### [TASK STATEMENT]
Working from the entries below, give again each line from the first through the one containing "purple candle: 7 -> 2", exactly and with nothing else.

### [Stored items]
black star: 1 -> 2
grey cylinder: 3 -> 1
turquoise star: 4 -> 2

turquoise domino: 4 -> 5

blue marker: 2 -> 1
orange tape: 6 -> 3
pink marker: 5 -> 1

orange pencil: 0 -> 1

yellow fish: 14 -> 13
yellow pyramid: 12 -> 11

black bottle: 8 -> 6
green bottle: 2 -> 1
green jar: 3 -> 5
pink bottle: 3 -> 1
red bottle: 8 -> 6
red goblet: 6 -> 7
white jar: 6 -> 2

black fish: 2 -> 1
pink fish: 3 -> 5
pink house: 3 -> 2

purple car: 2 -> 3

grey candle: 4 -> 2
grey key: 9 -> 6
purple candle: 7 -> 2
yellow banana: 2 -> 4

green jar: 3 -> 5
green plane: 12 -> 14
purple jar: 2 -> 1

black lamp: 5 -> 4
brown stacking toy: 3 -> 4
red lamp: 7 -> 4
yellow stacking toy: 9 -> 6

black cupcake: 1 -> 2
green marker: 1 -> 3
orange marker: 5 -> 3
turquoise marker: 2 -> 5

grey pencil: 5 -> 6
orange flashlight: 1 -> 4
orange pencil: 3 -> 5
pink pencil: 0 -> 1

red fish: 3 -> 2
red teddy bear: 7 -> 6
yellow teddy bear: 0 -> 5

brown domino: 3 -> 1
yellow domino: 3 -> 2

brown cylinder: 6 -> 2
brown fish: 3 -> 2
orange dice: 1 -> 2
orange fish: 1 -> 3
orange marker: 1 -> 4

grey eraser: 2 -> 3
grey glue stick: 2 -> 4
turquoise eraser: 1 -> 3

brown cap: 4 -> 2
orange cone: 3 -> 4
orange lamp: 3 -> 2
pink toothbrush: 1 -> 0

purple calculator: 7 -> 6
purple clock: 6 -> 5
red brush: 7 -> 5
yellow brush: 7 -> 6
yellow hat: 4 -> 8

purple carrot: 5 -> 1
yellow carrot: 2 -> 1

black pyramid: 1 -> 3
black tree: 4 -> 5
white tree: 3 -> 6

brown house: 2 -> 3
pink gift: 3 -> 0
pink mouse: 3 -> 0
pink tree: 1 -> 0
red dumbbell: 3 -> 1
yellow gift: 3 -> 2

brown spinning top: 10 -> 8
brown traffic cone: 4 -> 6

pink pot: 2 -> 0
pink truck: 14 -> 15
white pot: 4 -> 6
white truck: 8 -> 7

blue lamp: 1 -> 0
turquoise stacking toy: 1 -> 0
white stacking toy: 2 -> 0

### [FINAL ANSWER]
black star: 1 -> 2
grey cylinder: 3 -> 1
turquoise star: 4 -> 2

turquoise domino: 4 -> 5

blue marker: 2 -> 1
orange tape: 6 -> 3
pink marker: 5 -> 1

orange pencil: 0 -> 1

yellow fish: 14 -> 13
yellow pyramid: 12 -> 11

black bottle: 8 -> 6
green bottle: 2 -> 1
green jar: 3 -> 5
pink bottle: 3 -> 1
red bottle: 8 -> 6
red goblet: 6 -> 7
white jar: 6 -> 2

black fish: 2 -> 1
pink fish: 3 -> 5
pink house: 3 -> 2

purple car: 2 -> 3

grey candle: 4 -> 2
grey key: 9 -> 6
purple candle: 7 -> 2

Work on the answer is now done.